Return an exact copy of the lines from the one holding "(382, 263) = (436, 206): none -> green pear" to the end of the data, including both the starting and final lines. Leave the pictures out.

───── SOURCE RECORDS ─────

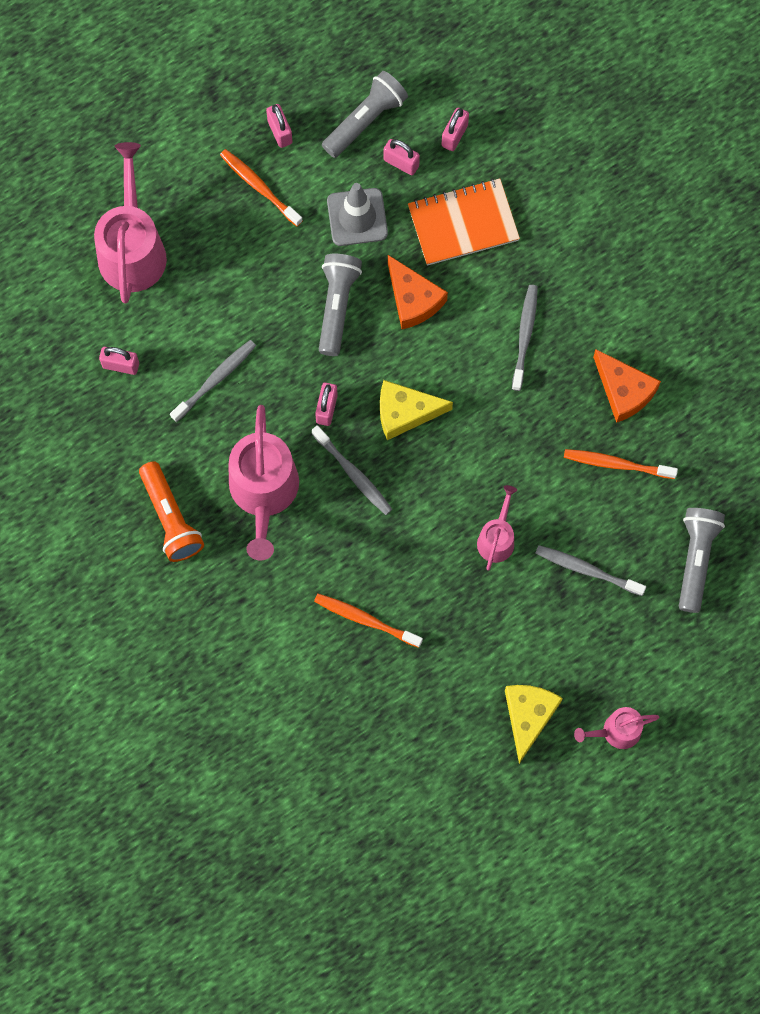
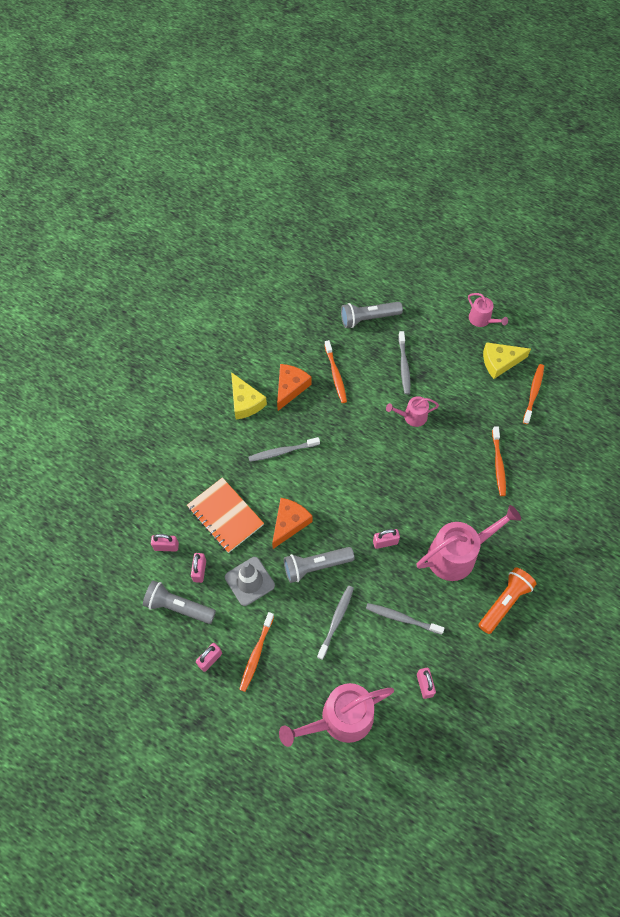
camera: 115 degrees left, 10 degrees down
(353, 473) = (417, 509): grey toothbrush -> grey toothbrush (336, 621)
(405, 412) = (364, 497): yellow cheese -> yellow cheese (245, 402)
(453, 736) = (533, 393): none -> orange toothbrush

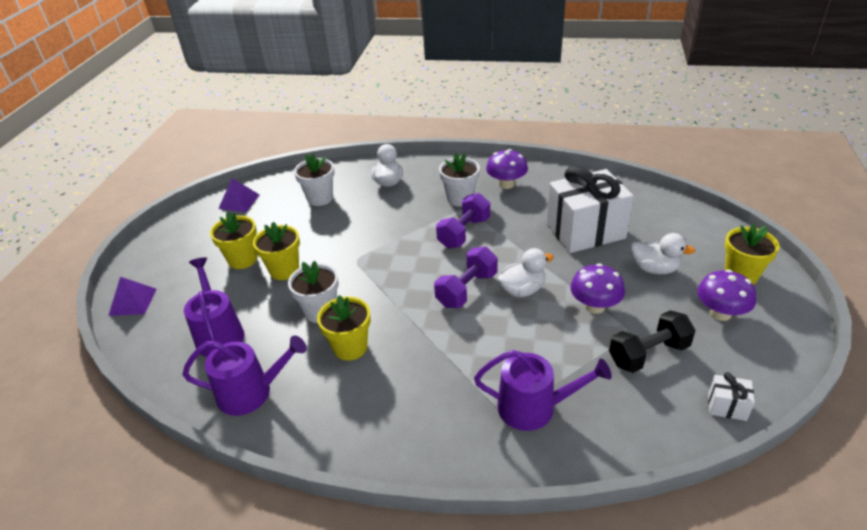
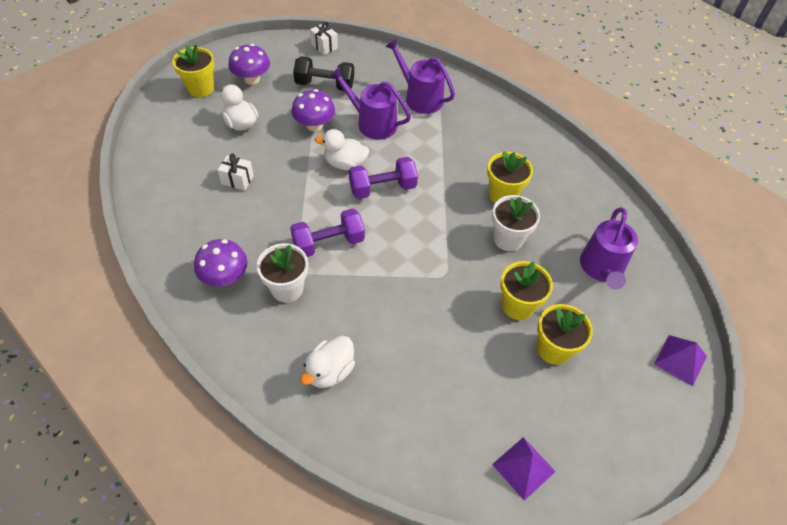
camera: 150 degrees left, 15 degrees up
(251, 392) = (590, 202): purple watering can -> purple watering can (372, 123)
(320, 198) = (424, 398): white flower pot -> none
(585, 231) = (237, 180): white gift -> white gift, size x0.41

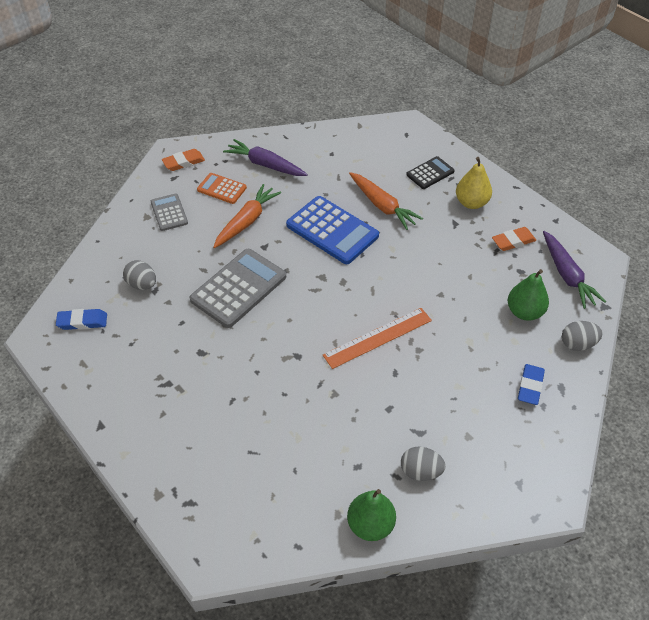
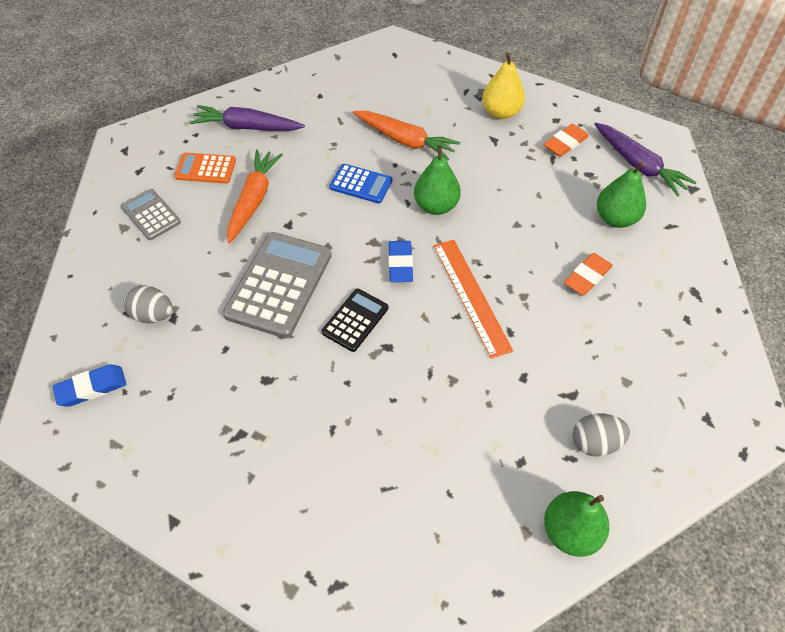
camera: 20 degrees left, 5 degrees up
(183, 162) = (144, 149): orange eraser -> orange eraser (587, 277)
(332, 230) = (361, 184): blue calculator -> blue calculator, size x0.55
(378, 338) = (471, 296): orange ruler -> orange ruler turned 60 degrees counterclockwise
(382, 263) = (436, 206): none -> green pear
(430, 173) = (441, 91): black calculator -> black calculator (355, 320)
(530, 386) = (662, 301): blue eraser -> blue eraser (400, 264)
(577, 344) = (687, 238): grey egg -> none

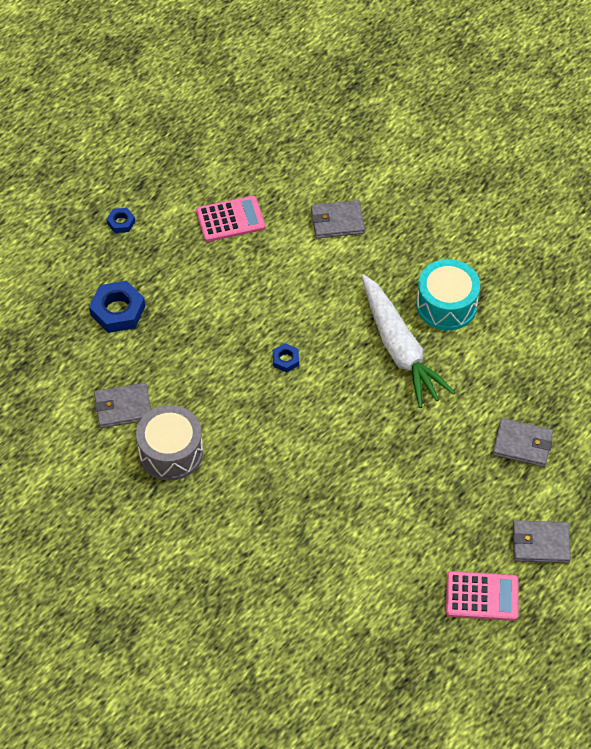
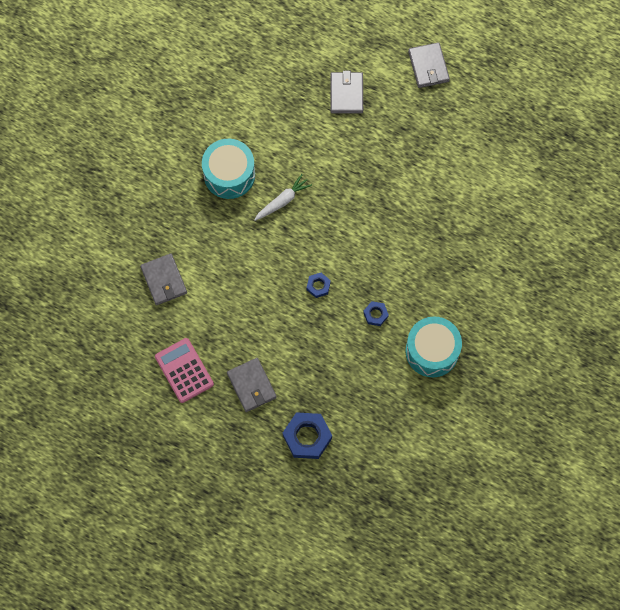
camera: 105 degrees left, 15 degrees up
(121, 222) = (211, 464): blue nut -> blue nut (375, 314)
(123, 407) = (401, 402): grey wallet -> grey wallet (251, 385)
(171, 452) = (432, 351): grey drum -> turquoise drum
(399, 348) = (282, 201): white carrot -> white carrot, size x0.49
(482, 596) = (484, 98): pink calculator -> none

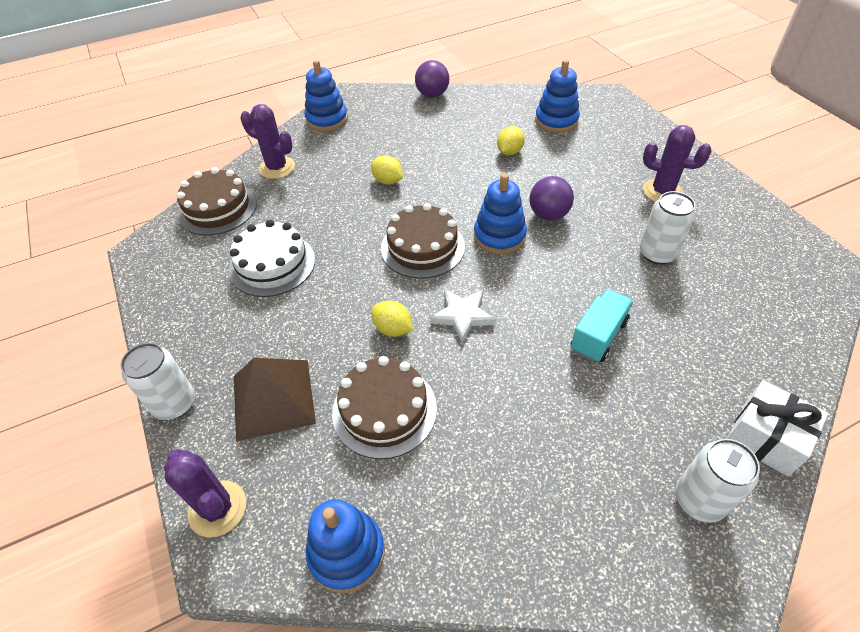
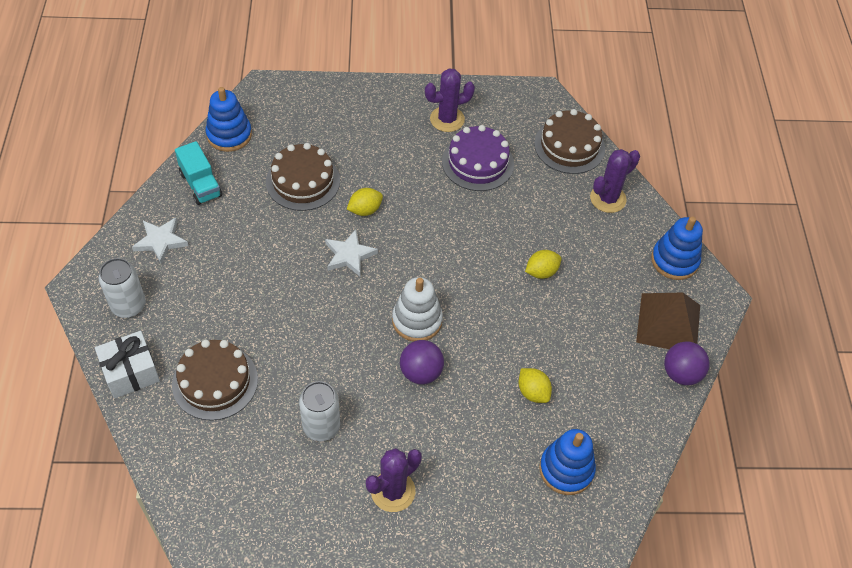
camera: 110 degrees right, 5 degrees up
(174, 403) = (380, 87): white can -> none
(217, 508) = (294, 91): purple cactus -> purple cactus (447, 119)
(272, 264) = (477, 162): white cake -> purple cake
(273, 398) = (350, 131): brown pyramid -> brown pyramid (668, 323)
(422, 247) = (437, 261): brown cake -> brown cake (215, 382)
(499, 236) = (417, 320): blue stacking toy -> white stacking toy
(584, 525) = (160, 241): none -> white star
(598, 336) = (273, 328): turquoise truck -> turquoise truck (201, 184)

─────

_RESULT OF THIS TASK_:
(382, 263) = (436, 206): none -> green pear
(430, 173) = (441, 91): black calculator -> black calculator (355, 320)
(530, 386) = (662, 301): blue eraser -> blue eraser (400, 264)
(577, 344) = (687, 238): grey egg -> none

camera: 105 degrees left, 15 degrees up
(121, 222) = (211, 464): blue nut -> blue nut (375, 314)
(123, 407) = (401, 402): grey wallet -> grey wallet (251, 385)
(171, 452) = (432, 351): grey drum -> turquoise drum
(399, 348) = (282, 201): white carrot -> white carrot, size x0.49
(482, 596) = (484, 98): pink calculator -> none

camera: 110 degrees right, 5 degrees up
(174, 403) = (380, 87): white can -> none
(217, 508) = (294, 91): purple cactus -> purple cactus (447, 119)
(272, 264) = (477, 162): white cake -> purple cake
(273, 398) = (350, 131): brown pyramid -> brown pyramid (668, 323)
(422, 247) = (437, 261): brown cake -> brown cake (215, 382)
(499, 236) = (417, 320): blue stacking toy -> white stacking toy
(584, 525) = (160, 241): none -> white star
(598, 336) = (273, 328): turquoise truck -> turquoise truck (201, 184)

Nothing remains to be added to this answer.